> _DATA SEGMENT_
□ □ □ □
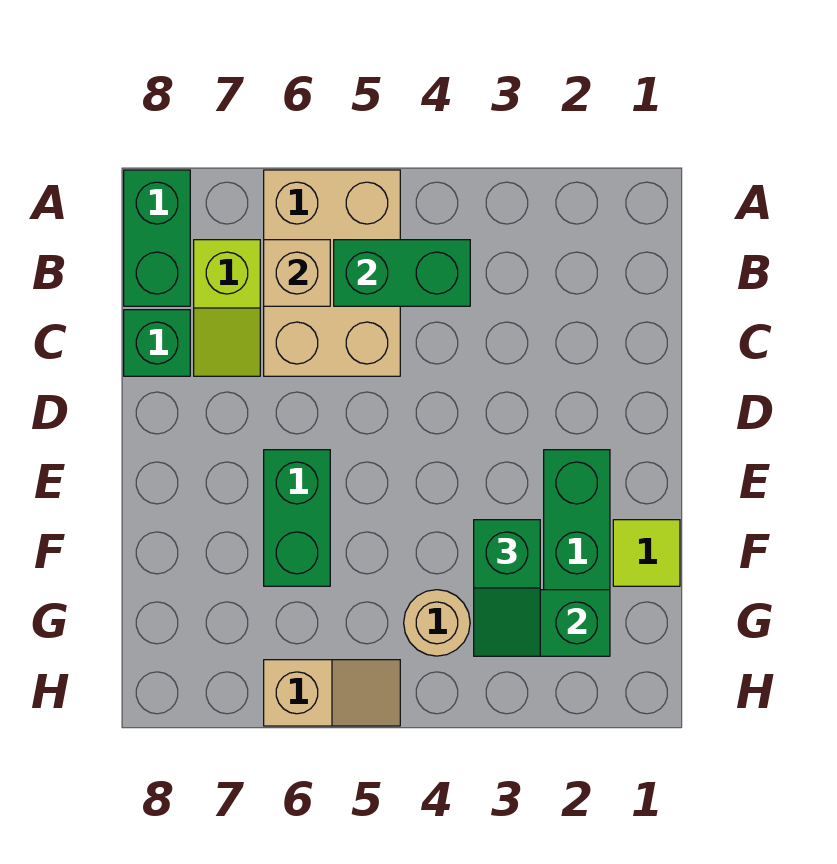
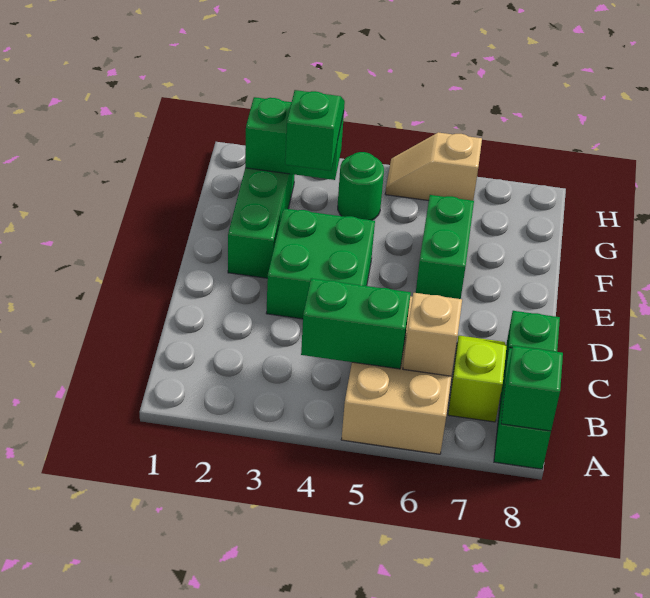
none -> green brick A8 level 2
none -> green brick D3:E4 level 1
lime tile F1 level 1 -> none
tan round brick G4 level 1 -> green round brick G4 level 1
□ □ □ □
> _WHAT IS BEING ASKED_
Search the listing above for the word "green", and copy every line that has it.

> _OUTPUT OF THE TASK_
none -> green brick A8 level 2
none -> green brick D3:E4 level 1
tan round brick G4 level 1 -> green round brick G4 level 1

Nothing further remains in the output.